# BRIEF:
Lift out each line of the data that holds "degrees".

*** Block opens ***

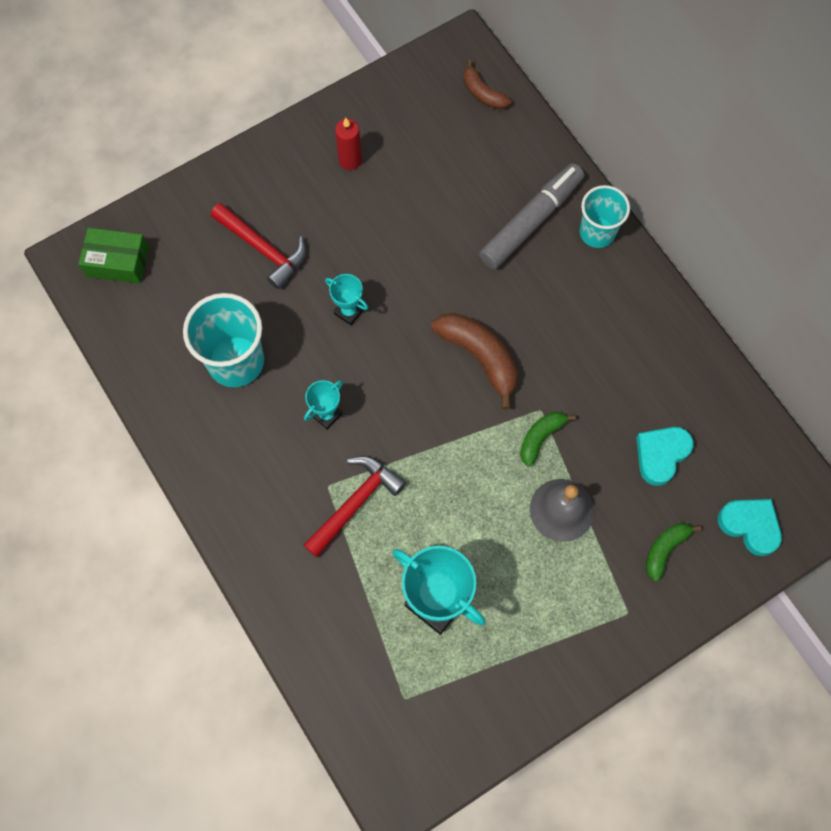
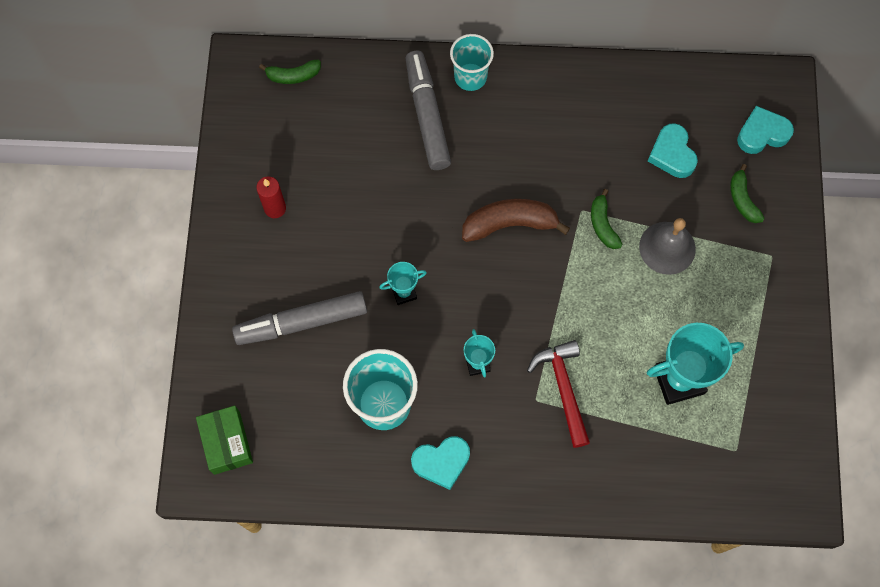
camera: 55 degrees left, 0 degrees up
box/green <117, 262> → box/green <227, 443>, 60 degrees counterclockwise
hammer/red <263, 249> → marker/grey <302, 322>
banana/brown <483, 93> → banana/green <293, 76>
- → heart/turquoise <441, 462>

*** Block closes ***

# TASK SOLUTION:
camera: 55 degrees left, 0 degrees up
box/green <117, 262> → box/green <227, 443>, 60 degrees counterclockwise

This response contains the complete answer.